*** Begin section ***

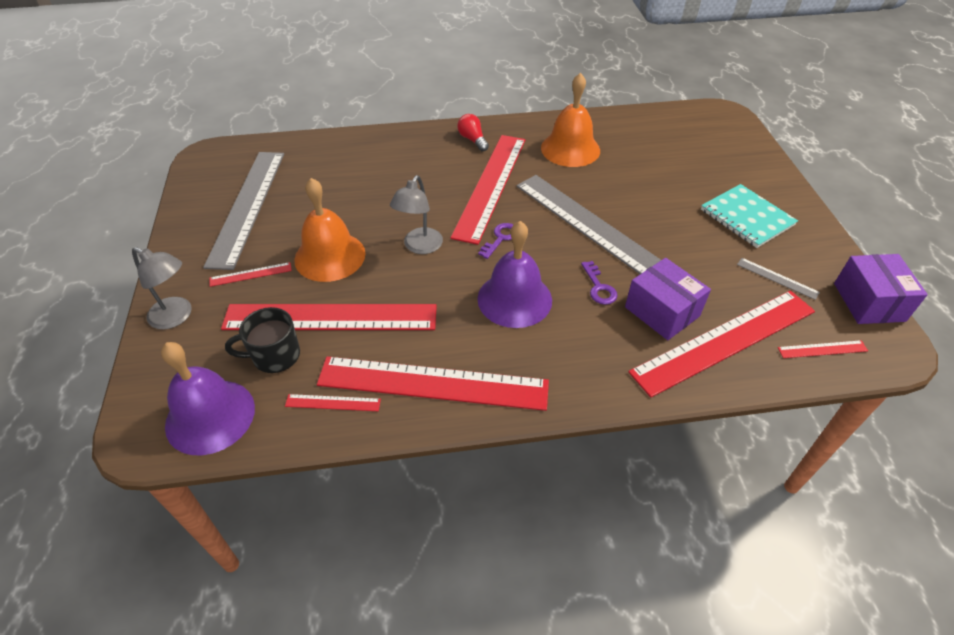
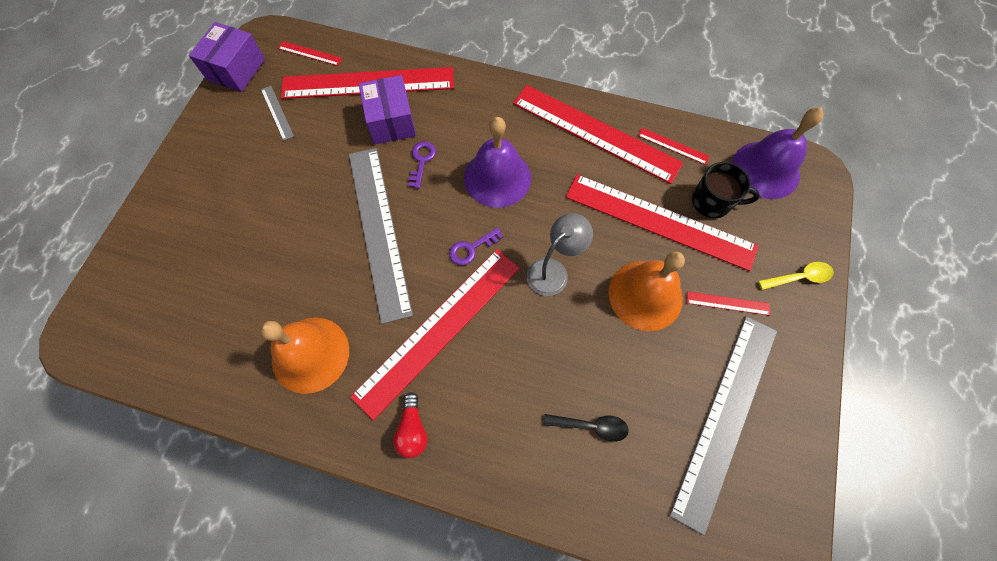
camera: 155 degrees left, 20 degrees up
grey lamp [132,247,192,329] -> yellow spoon [758,262,834,290]
turquoise notebook [701,184,798,248] -> none
none -> black spoon [544,414,629,442]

*** End section ***

**Task:**
Could you give again, word for word, the line with "turquoise notebook [701,184,798,248] -> none" and all lines after it through the end of the data? Leave out everything else.

**Task solution:**
turquoise notebook [701,184,798,248] -> none
none -> black spoon [544,414,629,442]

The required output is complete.